→ **Task details**
Display every line below that contains the string "this". Case counts.
───── Dataset records ─────
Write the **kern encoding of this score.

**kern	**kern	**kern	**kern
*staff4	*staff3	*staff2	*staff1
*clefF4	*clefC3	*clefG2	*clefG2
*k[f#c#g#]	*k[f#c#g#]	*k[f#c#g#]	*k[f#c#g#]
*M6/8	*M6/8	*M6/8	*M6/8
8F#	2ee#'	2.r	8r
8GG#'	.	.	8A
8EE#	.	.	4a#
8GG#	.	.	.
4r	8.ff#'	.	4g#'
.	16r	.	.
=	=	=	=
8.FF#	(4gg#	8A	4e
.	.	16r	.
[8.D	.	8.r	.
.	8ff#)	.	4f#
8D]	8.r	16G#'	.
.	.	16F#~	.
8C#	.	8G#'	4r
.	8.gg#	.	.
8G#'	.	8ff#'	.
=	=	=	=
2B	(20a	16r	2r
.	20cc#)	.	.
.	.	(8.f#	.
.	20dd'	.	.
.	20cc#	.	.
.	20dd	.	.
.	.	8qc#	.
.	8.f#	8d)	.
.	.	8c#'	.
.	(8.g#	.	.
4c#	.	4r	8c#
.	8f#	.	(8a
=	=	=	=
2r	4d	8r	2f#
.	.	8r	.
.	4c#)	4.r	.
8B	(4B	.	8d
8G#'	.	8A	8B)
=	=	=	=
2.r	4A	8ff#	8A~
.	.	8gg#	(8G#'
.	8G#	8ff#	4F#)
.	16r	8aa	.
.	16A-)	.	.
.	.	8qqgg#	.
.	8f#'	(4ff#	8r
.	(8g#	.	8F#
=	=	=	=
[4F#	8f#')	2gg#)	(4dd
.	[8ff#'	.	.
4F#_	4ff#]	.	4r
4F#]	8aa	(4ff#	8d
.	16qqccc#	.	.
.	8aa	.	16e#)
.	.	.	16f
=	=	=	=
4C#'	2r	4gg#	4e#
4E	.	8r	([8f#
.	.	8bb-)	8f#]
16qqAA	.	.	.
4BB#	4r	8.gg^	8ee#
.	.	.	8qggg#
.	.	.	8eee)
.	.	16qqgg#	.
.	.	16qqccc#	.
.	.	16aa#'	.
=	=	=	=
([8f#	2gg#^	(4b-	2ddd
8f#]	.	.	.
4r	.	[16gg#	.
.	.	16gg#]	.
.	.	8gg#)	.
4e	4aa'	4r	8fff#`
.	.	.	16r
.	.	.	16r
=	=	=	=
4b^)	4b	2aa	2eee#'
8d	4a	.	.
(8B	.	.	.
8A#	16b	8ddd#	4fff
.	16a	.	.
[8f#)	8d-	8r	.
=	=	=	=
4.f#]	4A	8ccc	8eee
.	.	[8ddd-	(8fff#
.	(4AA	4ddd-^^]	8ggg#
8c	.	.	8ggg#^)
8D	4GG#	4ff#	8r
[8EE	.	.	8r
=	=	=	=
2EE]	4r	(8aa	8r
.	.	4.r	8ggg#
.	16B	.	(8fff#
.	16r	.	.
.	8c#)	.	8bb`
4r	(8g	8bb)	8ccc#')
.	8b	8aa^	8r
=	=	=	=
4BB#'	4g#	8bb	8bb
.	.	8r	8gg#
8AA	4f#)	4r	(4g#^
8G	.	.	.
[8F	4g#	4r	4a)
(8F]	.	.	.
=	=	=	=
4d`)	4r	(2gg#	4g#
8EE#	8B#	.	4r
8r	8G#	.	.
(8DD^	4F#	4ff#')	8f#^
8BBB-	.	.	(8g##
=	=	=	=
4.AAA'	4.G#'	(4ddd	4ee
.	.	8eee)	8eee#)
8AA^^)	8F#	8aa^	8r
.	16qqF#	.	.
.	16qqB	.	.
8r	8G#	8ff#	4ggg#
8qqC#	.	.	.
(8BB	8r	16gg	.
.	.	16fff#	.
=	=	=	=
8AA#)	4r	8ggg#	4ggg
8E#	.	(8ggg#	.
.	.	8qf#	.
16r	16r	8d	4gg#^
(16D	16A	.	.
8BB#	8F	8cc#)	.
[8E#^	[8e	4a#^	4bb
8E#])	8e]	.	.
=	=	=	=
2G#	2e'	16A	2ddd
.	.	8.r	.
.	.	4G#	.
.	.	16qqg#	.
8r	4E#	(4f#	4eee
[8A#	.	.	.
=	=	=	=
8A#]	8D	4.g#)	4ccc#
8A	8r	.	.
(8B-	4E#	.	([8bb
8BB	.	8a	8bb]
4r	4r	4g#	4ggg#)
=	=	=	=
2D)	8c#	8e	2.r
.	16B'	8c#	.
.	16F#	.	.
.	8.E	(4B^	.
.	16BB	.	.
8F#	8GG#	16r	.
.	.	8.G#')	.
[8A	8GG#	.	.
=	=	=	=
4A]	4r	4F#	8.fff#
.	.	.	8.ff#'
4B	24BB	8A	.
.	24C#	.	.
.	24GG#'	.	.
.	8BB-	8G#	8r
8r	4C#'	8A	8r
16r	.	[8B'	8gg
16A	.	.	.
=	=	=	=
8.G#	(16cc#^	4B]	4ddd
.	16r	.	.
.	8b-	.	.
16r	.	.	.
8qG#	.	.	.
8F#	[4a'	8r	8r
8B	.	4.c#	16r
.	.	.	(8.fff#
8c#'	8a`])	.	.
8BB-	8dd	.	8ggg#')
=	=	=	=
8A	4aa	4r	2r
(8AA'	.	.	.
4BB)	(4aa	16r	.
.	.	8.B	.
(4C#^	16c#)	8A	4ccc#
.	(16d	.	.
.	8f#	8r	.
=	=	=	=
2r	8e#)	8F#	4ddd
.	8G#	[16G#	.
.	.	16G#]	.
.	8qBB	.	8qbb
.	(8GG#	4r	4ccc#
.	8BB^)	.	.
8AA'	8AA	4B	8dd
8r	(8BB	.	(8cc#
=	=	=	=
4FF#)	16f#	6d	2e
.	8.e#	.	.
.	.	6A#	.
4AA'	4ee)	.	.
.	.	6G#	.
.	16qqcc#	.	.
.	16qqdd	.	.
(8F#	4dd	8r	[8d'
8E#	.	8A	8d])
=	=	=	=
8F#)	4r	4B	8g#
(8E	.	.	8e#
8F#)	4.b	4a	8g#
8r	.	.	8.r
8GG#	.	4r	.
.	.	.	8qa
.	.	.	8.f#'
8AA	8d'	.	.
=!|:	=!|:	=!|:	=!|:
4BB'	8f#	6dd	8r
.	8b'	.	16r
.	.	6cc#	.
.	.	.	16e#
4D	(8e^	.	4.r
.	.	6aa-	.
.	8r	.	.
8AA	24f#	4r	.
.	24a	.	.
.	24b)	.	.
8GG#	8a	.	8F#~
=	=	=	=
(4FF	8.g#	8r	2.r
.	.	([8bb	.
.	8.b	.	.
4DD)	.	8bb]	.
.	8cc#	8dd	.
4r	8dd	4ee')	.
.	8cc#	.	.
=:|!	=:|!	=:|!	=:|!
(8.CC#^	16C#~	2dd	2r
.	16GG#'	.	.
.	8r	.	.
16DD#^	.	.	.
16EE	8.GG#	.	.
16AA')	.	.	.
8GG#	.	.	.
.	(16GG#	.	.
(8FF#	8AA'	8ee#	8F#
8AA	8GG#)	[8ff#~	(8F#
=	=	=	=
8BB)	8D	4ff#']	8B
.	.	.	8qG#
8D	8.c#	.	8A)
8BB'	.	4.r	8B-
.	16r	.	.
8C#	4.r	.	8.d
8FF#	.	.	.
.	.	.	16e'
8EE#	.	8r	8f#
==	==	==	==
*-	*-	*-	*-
─────
───── Dataset records ─────
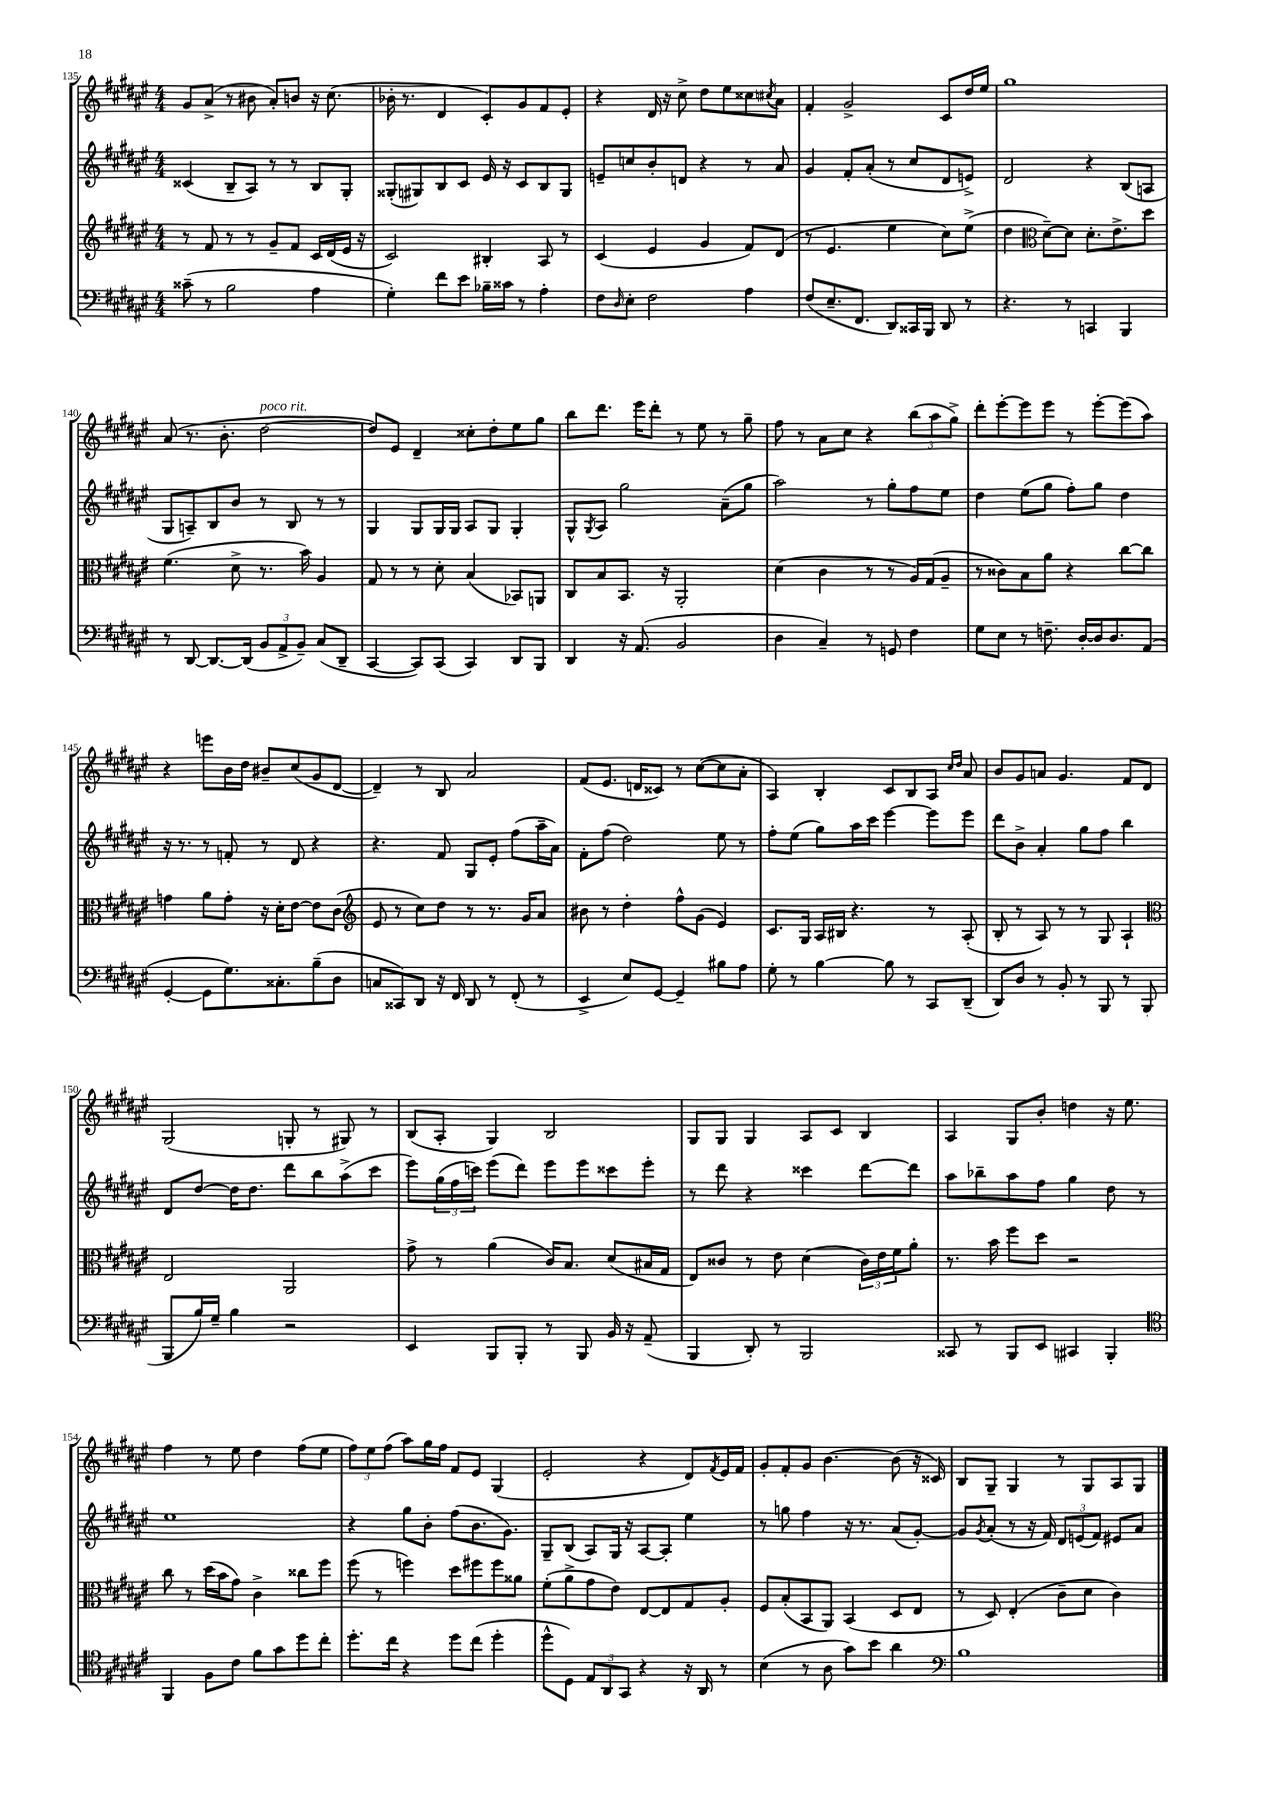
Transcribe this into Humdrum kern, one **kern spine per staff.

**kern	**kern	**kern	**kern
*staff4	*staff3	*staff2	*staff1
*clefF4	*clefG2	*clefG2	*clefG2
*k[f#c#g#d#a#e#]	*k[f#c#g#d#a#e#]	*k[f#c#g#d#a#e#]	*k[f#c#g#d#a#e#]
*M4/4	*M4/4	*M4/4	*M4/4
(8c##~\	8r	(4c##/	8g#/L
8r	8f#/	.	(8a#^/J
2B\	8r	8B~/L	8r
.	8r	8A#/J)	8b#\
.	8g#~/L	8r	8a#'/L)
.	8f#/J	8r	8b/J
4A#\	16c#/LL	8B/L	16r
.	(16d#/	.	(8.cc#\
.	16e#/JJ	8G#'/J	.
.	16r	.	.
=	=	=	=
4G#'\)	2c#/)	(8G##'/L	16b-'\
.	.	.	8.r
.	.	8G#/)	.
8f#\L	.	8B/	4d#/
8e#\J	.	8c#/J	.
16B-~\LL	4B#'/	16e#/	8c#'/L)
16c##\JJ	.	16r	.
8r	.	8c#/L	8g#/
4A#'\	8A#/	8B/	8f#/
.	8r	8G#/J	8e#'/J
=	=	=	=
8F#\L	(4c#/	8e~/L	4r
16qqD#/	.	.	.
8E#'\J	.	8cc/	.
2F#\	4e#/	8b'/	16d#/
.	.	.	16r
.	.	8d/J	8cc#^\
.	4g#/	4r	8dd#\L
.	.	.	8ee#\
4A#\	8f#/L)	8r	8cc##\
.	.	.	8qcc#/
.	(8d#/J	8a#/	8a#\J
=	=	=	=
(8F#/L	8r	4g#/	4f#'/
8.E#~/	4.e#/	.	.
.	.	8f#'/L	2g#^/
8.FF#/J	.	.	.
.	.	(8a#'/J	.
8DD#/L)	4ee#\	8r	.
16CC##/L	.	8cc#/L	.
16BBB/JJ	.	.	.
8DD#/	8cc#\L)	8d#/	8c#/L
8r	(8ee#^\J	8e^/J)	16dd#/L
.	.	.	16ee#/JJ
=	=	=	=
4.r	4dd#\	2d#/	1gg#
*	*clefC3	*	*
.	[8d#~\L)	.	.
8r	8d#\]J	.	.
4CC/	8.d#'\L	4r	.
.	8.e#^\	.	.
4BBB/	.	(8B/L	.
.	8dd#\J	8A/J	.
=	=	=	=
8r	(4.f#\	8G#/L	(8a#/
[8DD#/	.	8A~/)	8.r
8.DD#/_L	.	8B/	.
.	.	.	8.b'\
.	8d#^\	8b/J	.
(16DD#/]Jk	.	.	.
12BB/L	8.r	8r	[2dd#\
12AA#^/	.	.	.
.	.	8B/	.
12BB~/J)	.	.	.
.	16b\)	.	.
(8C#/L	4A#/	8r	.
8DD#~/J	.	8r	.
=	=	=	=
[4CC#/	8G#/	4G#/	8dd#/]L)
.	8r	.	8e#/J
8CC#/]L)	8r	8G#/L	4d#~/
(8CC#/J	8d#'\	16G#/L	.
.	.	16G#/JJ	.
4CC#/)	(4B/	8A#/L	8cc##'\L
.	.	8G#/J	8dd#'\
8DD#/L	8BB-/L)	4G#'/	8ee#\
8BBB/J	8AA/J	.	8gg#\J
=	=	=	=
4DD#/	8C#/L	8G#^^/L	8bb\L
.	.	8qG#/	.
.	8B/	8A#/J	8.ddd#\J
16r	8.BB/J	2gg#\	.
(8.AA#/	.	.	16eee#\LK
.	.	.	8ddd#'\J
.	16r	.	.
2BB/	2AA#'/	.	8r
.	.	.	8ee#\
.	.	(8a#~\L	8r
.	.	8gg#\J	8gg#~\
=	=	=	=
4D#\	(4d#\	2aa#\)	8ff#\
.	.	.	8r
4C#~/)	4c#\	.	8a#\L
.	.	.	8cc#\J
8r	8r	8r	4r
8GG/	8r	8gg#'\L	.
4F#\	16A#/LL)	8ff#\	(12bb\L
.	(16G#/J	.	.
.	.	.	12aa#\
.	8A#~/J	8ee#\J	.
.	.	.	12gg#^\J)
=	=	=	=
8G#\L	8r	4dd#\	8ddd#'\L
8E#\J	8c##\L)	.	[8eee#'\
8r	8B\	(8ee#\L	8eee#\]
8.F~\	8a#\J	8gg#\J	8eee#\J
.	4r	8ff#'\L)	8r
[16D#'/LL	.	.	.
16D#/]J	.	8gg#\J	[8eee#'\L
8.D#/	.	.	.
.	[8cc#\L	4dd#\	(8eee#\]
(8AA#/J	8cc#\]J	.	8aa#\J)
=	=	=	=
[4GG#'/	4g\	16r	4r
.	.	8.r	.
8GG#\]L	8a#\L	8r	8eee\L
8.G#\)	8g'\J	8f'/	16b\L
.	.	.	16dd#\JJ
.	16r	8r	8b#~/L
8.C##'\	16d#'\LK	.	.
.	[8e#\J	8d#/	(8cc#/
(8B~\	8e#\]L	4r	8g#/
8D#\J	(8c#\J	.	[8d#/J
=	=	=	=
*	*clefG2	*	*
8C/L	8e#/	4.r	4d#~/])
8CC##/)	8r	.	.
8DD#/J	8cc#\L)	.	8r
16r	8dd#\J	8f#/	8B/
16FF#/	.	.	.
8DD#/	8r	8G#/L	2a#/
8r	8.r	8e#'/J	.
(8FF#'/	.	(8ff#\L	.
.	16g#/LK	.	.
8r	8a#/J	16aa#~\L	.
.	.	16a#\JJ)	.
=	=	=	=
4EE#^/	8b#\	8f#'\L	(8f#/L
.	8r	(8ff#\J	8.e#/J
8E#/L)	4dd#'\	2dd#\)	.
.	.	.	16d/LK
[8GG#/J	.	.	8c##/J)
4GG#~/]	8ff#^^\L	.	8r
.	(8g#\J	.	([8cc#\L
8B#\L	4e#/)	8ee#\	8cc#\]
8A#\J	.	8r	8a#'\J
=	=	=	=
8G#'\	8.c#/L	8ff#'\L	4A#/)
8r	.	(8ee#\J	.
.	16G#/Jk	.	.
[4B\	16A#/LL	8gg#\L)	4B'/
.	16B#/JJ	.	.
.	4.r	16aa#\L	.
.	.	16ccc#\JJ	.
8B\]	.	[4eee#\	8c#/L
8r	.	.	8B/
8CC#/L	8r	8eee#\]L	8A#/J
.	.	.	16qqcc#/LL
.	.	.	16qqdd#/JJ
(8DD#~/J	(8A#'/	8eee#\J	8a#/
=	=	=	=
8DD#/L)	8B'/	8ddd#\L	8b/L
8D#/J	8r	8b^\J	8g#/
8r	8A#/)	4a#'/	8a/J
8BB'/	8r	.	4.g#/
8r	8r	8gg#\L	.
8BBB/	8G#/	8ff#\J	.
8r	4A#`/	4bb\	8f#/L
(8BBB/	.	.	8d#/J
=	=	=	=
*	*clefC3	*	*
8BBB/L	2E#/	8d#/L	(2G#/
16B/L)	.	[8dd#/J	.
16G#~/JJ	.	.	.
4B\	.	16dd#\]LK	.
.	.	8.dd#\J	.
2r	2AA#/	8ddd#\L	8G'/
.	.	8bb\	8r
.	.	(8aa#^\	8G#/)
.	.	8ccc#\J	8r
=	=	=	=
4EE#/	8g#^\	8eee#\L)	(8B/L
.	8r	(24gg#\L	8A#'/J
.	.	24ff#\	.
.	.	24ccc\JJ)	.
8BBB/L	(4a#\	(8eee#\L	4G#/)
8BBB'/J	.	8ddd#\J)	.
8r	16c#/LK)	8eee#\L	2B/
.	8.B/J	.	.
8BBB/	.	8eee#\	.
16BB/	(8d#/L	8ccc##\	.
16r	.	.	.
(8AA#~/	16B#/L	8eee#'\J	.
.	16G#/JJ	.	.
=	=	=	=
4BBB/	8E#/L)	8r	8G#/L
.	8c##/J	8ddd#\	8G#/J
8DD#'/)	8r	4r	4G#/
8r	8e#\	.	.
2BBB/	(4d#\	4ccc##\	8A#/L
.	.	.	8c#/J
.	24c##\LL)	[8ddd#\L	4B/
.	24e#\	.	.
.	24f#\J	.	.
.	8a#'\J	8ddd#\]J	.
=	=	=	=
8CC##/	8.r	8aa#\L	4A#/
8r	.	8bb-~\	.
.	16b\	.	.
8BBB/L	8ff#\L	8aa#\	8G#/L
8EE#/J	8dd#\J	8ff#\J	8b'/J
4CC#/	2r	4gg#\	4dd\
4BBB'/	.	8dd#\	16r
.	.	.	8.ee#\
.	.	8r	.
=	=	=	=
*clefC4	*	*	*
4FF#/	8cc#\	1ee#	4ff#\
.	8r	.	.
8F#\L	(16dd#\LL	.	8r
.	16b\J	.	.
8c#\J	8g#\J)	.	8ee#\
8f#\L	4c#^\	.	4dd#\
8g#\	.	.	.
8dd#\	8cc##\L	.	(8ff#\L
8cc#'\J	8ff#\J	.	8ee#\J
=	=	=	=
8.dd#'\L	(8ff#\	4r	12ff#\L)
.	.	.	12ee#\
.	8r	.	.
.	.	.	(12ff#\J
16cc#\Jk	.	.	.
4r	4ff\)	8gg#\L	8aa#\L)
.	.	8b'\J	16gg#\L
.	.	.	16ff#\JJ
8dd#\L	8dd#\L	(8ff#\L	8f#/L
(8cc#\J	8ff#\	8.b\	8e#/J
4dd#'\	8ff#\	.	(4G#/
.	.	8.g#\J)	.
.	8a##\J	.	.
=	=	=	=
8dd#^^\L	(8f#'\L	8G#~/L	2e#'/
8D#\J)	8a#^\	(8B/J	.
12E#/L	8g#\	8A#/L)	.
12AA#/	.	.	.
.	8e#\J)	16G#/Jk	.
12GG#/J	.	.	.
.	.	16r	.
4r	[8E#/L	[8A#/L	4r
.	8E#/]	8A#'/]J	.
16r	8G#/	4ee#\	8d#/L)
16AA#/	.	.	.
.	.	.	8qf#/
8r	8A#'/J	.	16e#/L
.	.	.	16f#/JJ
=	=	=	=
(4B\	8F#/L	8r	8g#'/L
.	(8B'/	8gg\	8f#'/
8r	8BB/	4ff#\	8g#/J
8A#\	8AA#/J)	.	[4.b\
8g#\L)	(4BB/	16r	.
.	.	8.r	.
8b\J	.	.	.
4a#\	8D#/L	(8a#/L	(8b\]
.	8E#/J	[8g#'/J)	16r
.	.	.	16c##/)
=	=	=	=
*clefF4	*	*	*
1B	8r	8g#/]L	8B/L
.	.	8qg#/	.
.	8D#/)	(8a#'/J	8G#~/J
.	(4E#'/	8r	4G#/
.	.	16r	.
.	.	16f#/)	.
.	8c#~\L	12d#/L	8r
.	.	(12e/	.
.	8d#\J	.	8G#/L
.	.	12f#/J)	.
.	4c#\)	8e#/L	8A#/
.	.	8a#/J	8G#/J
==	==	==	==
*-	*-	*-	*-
─────
→ **Written response**
Write the **kern encoding of this score.
Transcribe this into Humdrum kern, one **kern spine per staff.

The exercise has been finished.